▶ RECORDED DATA:
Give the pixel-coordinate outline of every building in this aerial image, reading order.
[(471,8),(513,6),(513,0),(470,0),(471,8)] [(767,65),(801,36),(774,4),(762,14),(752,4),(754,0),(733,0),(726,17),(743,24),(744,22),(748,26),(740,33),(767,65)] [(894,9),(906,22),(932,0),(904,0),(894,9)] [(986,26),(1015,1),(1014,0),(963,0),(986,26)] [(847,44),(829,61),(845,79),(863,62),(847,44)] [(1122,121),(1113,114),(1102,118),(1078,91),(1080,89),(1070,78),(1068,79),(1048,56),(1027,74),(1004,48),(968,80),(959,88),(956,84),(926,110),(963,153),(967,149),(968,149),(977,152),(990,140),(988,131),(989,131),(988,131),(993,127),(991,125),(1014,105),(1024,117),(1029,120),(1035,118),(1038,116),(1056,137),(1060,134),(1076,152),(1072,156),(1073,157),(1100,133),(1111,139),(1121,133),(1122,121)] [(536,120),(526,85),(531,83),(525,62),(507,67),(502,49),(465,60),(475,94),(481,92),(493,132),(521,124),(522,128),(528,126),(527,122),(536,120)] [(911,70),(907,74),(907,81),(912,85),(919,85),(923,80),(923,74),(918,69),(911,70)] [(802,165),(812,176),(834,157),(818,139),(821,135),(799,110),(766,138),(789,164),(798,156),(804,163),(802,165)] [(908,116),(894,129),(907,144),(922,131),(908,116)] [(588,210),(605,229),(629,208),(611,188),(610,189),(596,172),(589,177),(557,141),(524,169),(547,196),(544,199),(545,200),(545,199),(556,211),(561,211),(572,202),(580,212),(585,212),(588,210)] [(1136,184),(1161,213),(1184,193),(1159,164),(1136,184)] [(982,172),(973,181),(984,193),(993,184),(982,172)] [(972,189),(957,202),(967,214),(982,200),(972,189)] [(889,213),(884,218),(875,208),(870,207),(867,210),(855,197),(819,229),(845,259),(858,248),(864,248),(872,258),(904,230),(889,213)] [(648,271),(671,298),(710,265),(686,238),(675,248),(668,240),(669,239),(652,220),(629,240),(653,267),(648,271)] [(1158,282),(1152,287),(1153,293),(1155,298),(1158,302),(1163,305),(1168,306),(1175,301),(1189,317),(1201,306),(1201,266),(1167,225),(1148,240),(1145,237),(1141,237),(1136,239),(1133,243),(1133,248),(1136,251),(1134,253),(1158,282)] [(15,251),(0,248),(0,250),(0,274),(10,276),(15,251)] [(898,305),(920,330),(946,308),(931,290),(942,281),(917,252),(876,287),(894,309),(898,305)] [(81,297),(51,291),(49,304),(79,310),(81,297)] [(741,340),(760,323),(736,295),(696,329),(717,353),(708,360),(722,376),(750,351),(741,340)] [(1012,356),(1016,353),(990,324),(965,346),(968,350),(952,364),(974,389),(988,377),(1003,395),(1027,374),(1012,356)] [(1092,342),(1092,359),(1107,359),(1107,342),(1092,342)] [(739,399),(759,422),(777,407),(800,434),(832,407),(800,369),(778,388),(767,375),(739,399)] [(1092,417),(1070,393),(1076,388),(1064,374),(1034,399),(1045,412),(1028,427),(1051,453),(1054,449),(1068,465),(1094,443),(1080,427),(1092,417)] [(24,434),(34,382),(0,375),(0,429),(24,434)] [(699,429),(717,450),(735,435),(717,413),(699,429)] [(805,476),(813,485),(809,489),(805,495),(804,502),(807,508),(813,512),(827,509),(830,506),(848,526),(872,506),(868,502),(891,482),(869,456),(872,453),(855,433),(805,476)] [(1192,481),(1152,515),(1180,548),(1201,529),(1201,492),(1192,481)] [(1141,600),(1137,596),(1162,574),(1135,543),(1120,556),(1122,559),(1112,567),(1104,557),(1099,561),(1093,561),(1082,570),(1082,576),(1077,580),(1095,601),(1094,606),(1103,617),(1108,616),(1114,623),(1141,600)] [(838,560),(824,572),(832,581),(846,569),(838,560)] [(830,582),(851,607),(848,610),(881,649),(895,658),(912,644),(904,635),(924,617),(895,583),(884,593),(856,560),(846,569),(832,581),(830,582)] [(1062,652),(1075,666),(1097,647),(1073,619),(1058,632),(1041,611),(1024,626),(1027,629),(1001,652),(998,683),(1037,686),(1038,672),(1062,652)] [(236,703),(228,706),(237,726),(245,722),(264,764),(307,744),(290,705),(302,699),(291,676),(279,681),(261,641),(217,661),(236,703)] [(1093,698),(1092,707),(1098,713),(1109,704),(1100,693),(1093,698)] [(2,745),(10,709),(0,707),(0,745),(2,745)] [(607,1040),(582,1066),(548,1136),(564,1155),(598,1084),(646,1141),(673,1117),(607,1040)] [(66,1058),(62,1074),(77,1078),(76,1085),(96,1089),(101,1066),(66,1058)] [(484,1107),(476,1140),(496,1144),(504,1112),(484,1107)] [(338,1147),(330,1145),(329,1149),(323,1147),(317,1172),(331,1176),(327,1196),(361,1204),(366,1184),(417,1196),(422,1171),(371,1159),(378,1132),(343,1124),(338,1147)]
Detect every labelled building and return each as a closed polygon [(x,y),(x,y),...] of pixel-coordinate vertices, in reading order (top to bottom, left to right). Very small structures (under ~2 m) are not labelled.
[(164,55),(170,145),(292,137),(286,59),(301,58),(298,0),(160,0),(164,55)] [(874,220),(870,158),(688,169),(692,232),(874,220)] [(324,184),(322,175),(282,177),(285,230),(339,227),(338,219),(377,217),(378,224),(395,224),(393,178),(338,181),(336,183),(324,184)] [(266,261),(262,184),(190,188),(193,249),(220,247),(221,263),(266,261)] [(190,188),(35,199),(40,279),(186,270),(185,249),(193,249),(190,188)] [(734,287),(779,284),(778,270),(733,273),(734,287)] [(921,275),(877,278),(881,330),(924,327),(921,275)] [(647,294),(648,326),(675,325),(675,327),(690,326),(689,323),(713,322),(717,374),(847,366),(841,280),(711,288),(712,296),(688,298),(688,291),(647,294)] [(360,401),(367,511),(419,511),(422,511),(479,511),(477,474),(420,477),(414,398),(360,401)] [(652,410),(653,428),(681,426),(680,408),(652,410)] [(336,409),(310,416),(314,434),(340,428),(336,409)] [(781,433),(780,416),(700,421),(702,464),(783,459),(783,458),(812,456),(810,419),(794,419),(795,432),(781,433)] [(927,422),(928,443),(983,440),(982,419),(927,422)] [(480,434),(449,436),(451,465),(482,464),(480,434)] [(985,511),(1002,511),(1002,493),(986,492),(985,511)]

▶ EXERCISE PROMPT: Reproduce the whole listing so that each line matches the original exactly.

▶ FINISHED EXERCISE:
Give the pixel-coordinate outline of every building in this aerial image, reading order.
[(471,8),(513,6),(513,0),(470,0),(471,8)] [(767,65),(801,36),(774,4),(762,14),(752,4),(754,0),(733,0),(726,17),(743,24),(744,22),(748,26),(740,33),(767,65)] [(894,9),(906,22),(932,0),(904,0),(894,9)] [(986,26),(1015,1),(1014,0),(963,0),(986,26)] [(847,44),(829,61),(845,79),(863,62),(847,44)] [(1122,121),(1113,114),(1102,118),(1078,91),(1080,89),(1070,78),(1068,79),(1048,56),(1027,74),(1004,48),(968,80),(959,88),(956,84),(926,110),(963,153),(967,149),(968,149),(977,152),(990,140),(988,131),(989,131),(988,131),(993,127),(991,125),(1014,105),(1024,117),(1029,120),(1035,118),(1038,116),(1056,137),(1060,134),(1076,152),(1072,156),(1073,157),(1100,133),(1111,139),(1121,133),(1122,121)] [(536,120),(526,85),(531,83),(525,62),(507,67),(502,49),(465,60),(475,94),(481,92),(493,132),(521,124),(522,128),(528,126),(527,122),(536,120)] [(911,70),(907,74),(907,81),(912,85),(919,85),(923,80),(923,74),(918,69),(911,70)] [(802,165),(812,176),(834,157),(818,139),(821,135),(799,110),(766,138),(789,164),(798,156),(804,163),(802,165)] [(908,116),(894,129),(907,144),(922,131),(908,116)] [(588,210),(605,229),(629,208),(611,188),(610,189),(596,172),(589,177),(557,141),(524,169),(547,196),(544,199),(545,200),(545,199),(556,211),(561,211),(572,202),(580,212),(585,212),(588,210)] [(1136,184),(1161,213),(1184,193),(1159,164),(1136,184)] [(982,172),(973,181),(984,193),(993,184),(982,172)] [(972,189),(957,202),(967,214),(982,200),(972,189)] [(889,213),(884,218),(875,208),(870,207),(867,210),(855,197),(819,229),(845,259),(858,248),(864,248),(872,258),(904,230),(889,213)] [(648,271),(671,298),(710,265),(686,238),(675,248),(668,240),(669,239),(652,220),(629,240),(653,267),(648,271)] [(1158,282),(1152,287),(1153,293),(1155,298),(1158,302),(1163,305),(1168,306),(1175,301),(1189,317),(1201,306),(1201,266),(1167,225),(1148,240),(1145,237),(1141,237),(1136,239),(1133,243),(1133,248),(1136,251),(1134,253),(1158,282)] [(15,251),(0,248),(0,250),(0,274),(10,276),(15,251)] [(898,305),(920,330),(946,308),(931,290),(942,281),(917,252),(876,287),(894,309),(898,305)] [(81,297),(51,291),(49,304),(79,310),(81,297)] [(741,340),(760,323),(736,295),(696,329),(717,353),(708,360),(722,376),(750,351),(741,340)] [(1012,356),(1016,353),(990,324),(965,346),(968,350),(952,364),(974,389),(988,377),(1003,395),(1027,374),(1012,356)] [(1092,342),(1092,359),(1107,359),(1107,342),(1092,342)] [(739,399),(759,422),(777,407),(800,434),(832,407),(800,369),(778,388),(767,375),(739,399)] [(1092,417),(1070,393),(1076,388),(1064,374),(1034,399),(1045,412),(1028,427),(1051,453),(1054,449),(1068,465),(1094,443),(1080,427),(1092,417)] [(24,434),(34,382),(0,375),(0,429),(24,434)] [(699,429),(717,450),(735,435),(717,413),(699,429)] [(805,476),(813,485),(809,489),(805,495),(804,502),(807,508),(813,512),(827,509),(830,506),(848,526),(872,506),(868,502),(891,482),(869,456),(872,453),(855,433),(805,476)] [(1192,481),(1152,515),(1180,548),(1201,529),(1201,492),(1192,481)] [(1141,600),(1137,596),(1162,574),(1135,543),(1120,556),(1122,559),(1112,567),(1104,557),(1099,561),(1093,561),(1082,570),(1082,576),(1077,580),(1095,601),(1094,606),(1103,617),(1108,616),(1114,623),(1141,600)] [(838,560),(824,572),(832,581),(846,569),(838,560)] [(830,582),(851,607),(848,610),(881,649),(895,658),(912,644),(904,635),(924,617),(895,583),(884,593),(856,560),(846,569),(832,581),(830,582)] [(1062,652),(1075,666),(1097,647),(1073,619),(1058,632),(1041,611),(1024,626),(1027,629),(1001,652),(998,683),(1037,686),(1038,672),(1062,652)] [(236,703),(228,706),(237,726),(245,722),(264,764),(307,744),(290,705),(302,699),(291,676),(279,681),(261,641),(217,661),(236,703)] [(1093,698),(1092,707),(1098,713),(1109,704),(1100,693),(1093,698)] [(2,745),(10,709),(0,707),(0,745),(2,745)] [(607,1040),(582,1066),(548,1136),(564,1155),(598,1084),(646,1141),(673,1117),(607,1040)] [(66,1058),(62,1074),(77,1078),(76,1085),(96,1089),(101,1066),(66,1058)] [(484,1107),(476,1140),(496,1144),(504,1112),(484,1107)] [(338,1147),(330,1145),(329,1149),(323,1147),(317,1172),(331,1176),(327,1196),(361,1204),(366,1184),(417,1196),(422,1171),(371,1159),(378,1132),(343,1124),(338,1147)]
Detect every labelled building and return each as a closed polygon [(x,y),(x,y),...] of pixel-coordinate vertices, in reading order (top to bottom, left to right). Very small structures (under ~2 m) are not labelled.
[(164,55),(170,145),(292,137),(286,59),(301,58),(298,0),(160,0),(164,55)] [(874,220),(870,158),(688,169),(692,232),(874,220)] [(324,184),(322,175),(282,177),(285,230),(339,227),(338,219),(377,217),(378,224),(395,224),(393,178),(338,181),(336,183),(324,184)] [(266,261),(262,184),(190,188),(193,249),(220,247),(221,263),(266,261)] [(190,188),(35,199),(40,279),(186,270),(185,249),(193,249),(190,188)] [(734,287),(779,284),(778,270),(733,273),(734,287)] [(921,275),(877,278),(881,330),(924,327),(921,275)] [(647,294),(648,326),(675,325),(675,327),(690,326),(689,323),(713,322),(717,374),(847,366),(841,280),(711,288),(712,296),(688,298),(688,291),(647,294)] [(360,401),(367,511),(419,511),(422,511),(479,511),(477,474),(420,477),(414,398),(360,401)] [(652,410),(653,428),(681,426),(680,408),(652,410)] [(336,409),(310,416),(314,434),(340,428),(336,409)] [(781,433),(780,416),(700,421),(702,464),(783,459),(783,458),(812,456),(810,419),(794,419),(795,432),(781,433)] [(927,422),(928,443),(983,440),(982,419),(927,422)] [(480,434),(449,436),(451,465),(482,464),(480,434)] [(985,511),(1002,511),(1002,493),(986,492),(985,511)]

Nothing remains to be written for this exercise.